◆ **What you are asked to do**: Could you transcribe the entries below exactly, starting at the line that contains "FAN pin SIG: A7 -> B9" and stopping at the last line, without any pictures?
══ Data section ══
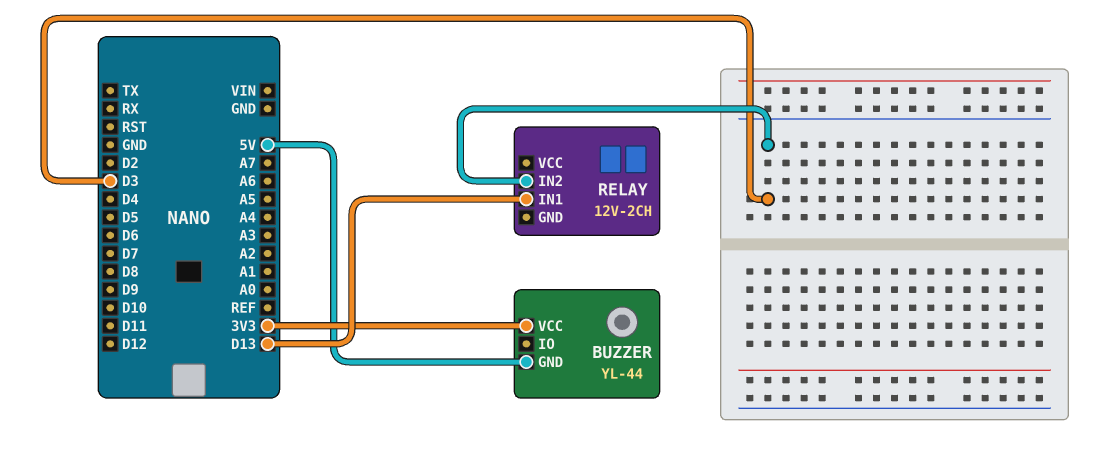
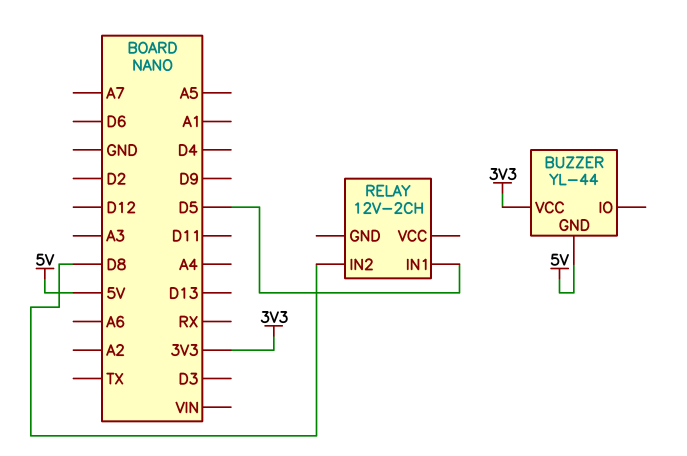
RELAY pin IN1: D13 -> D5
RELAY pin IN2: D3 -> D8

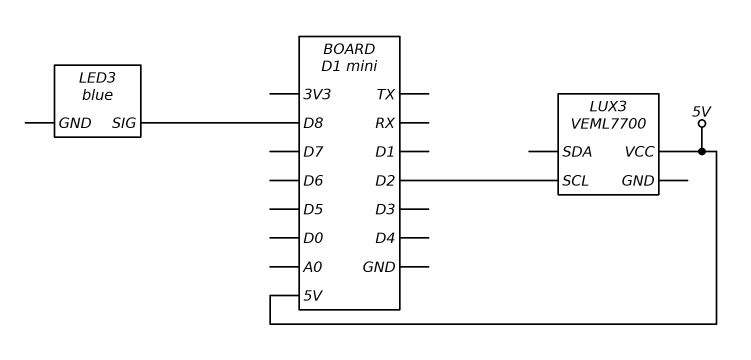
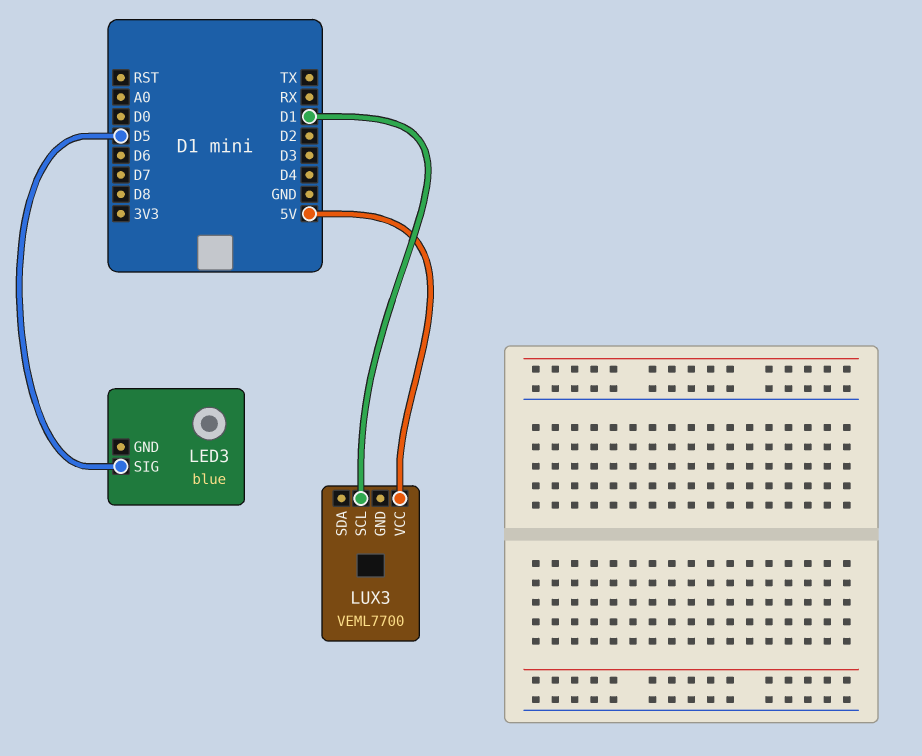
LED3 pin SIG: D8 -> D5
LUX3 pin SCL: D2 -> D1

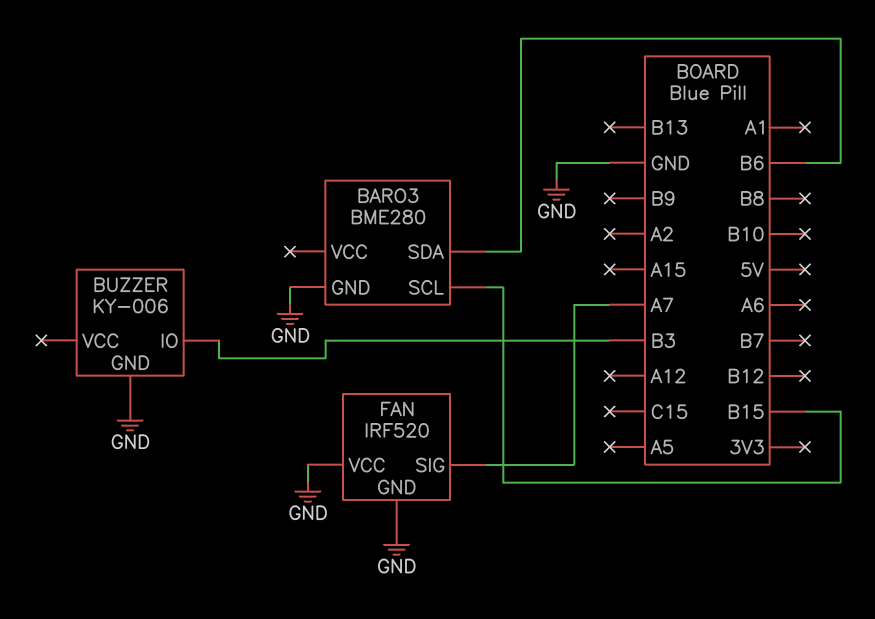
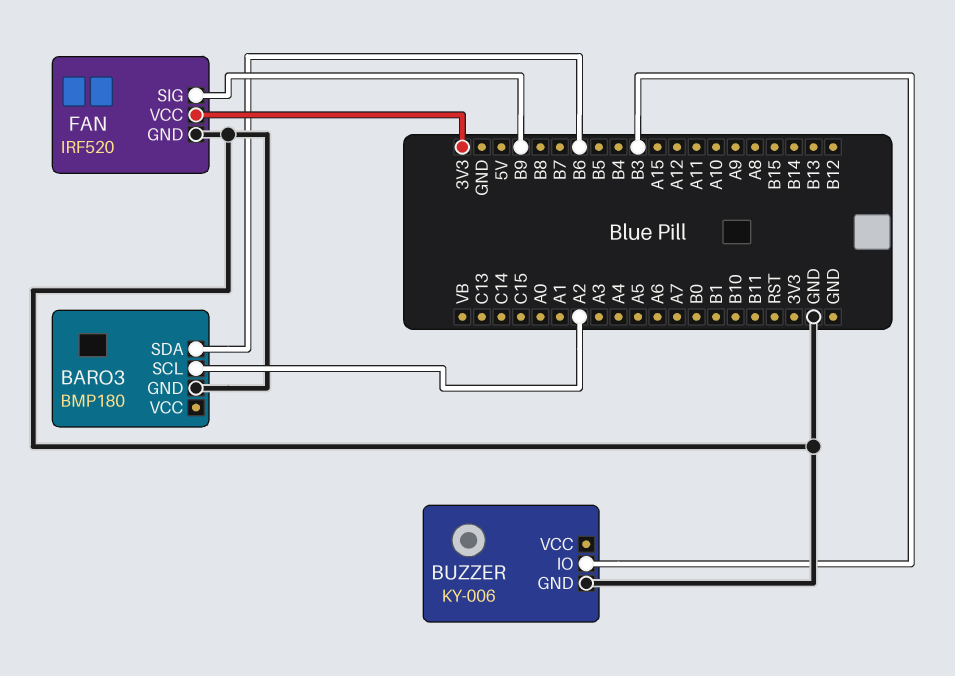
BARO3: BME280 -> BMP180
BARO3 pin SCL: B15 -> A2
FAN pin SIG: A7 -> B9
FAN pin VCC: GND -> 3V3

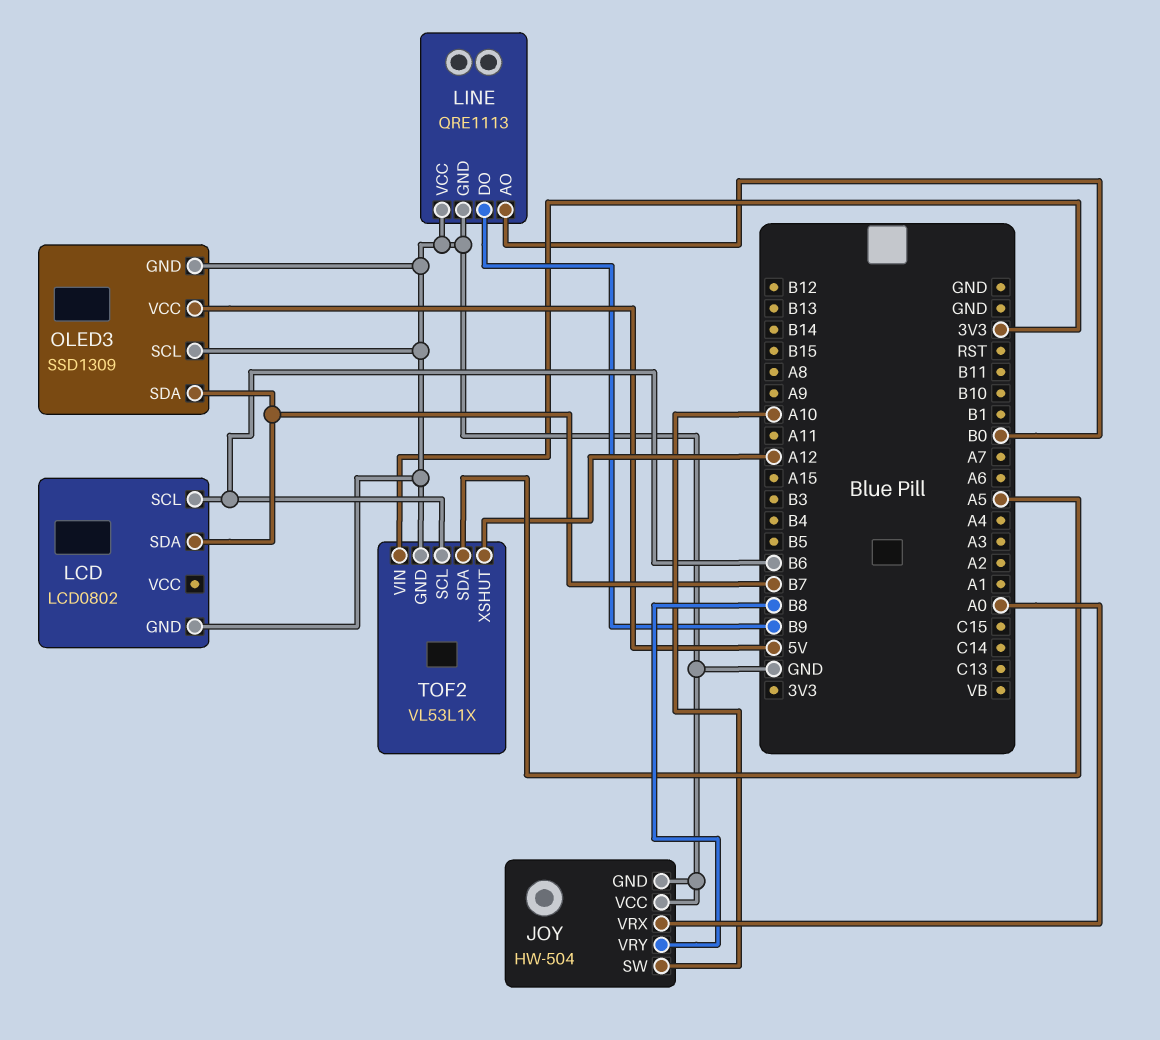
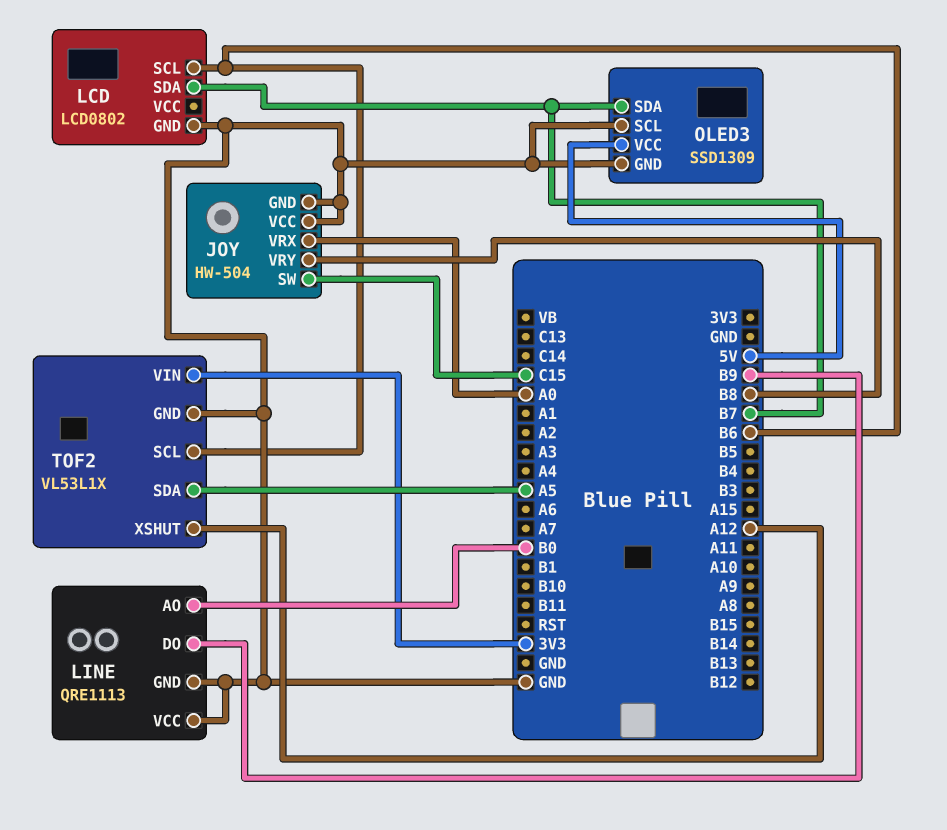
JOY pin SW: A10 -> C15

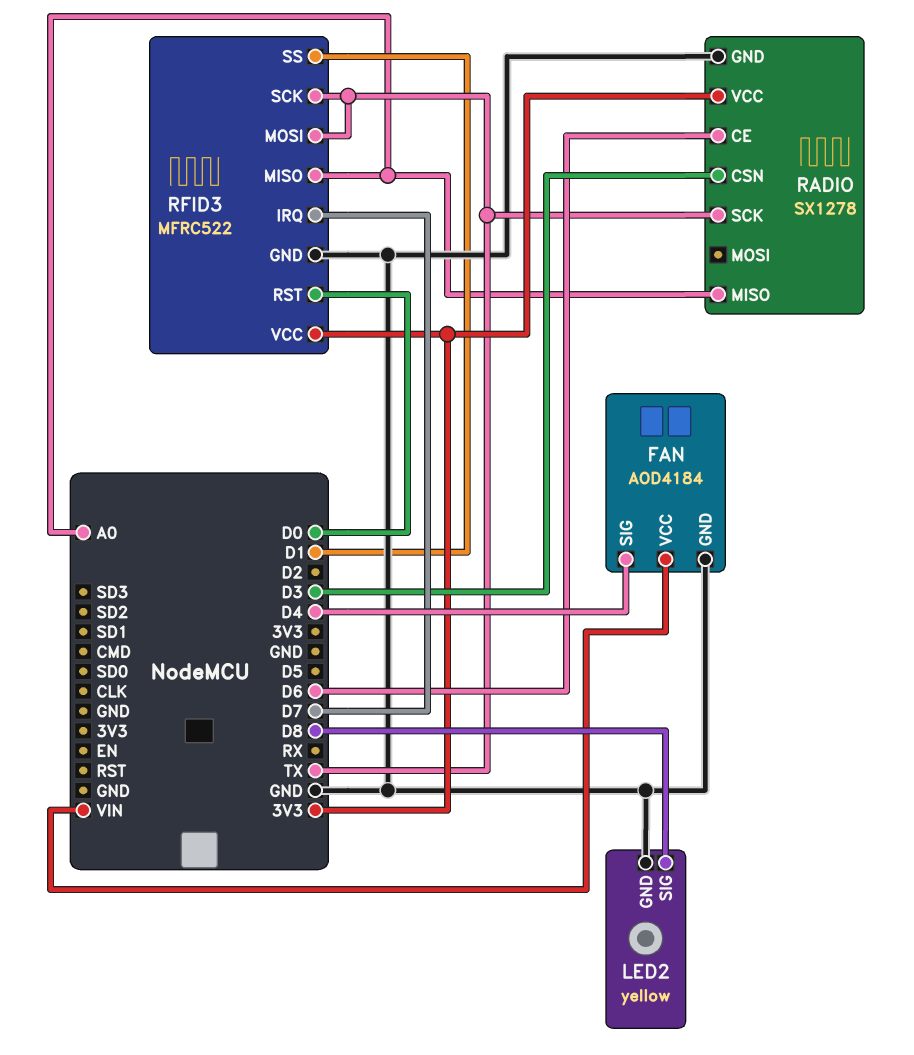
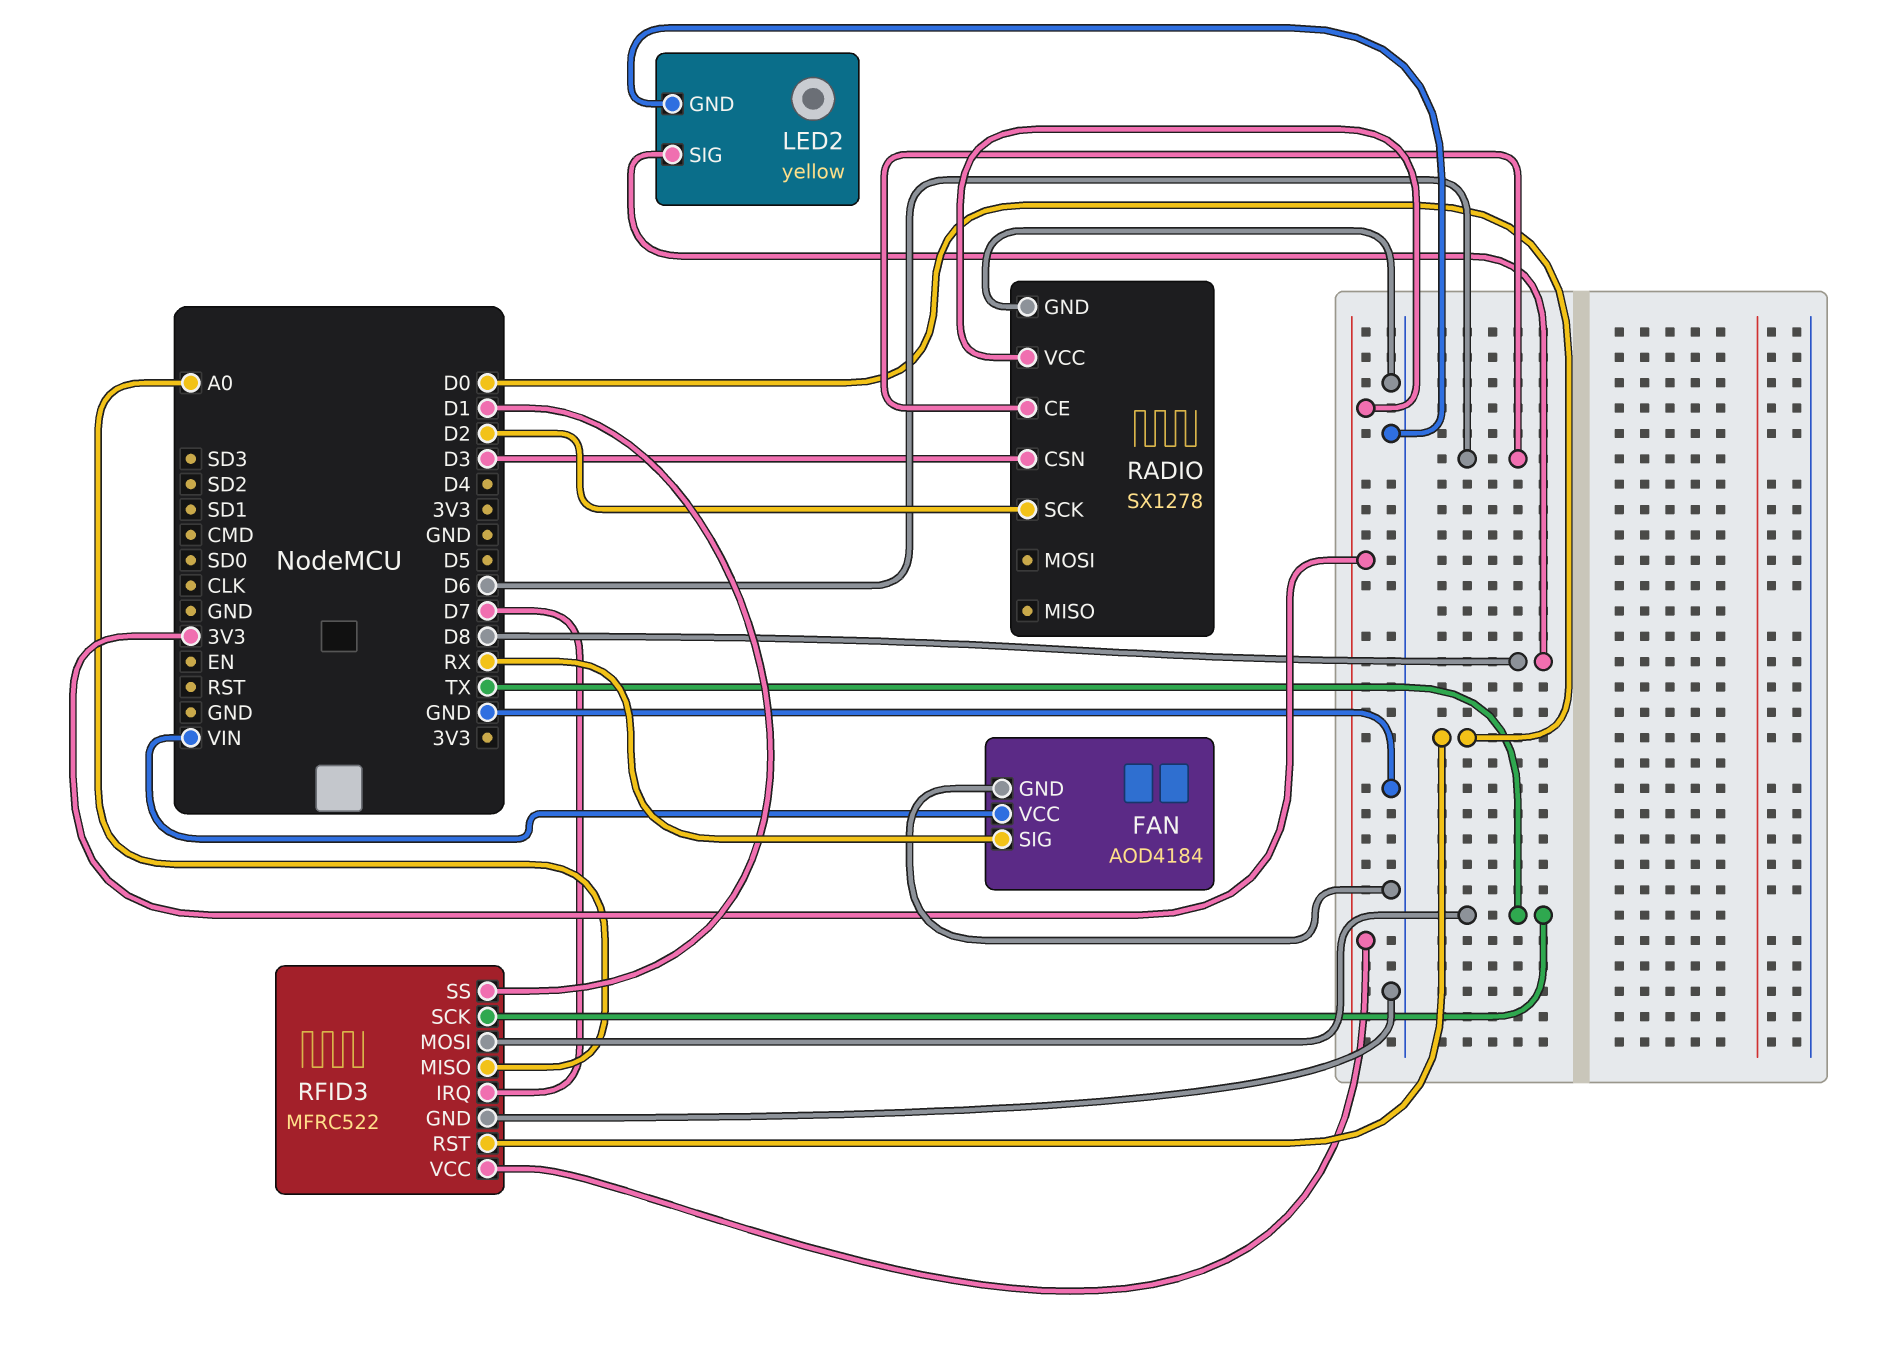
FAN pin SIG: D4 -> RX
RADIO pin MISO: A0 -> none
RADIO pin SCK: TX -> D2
═══
◆ **Exercise solution**:
FAN pin SIG: A7 -> B9
FAN pin VCC: GND -> 3V3

JOY pin SW: A10 -> C15

FAN pin SIG: D4 -> RX
RADIO pin MISO: A0 -> none
RADIO pin SCK: TX -> D2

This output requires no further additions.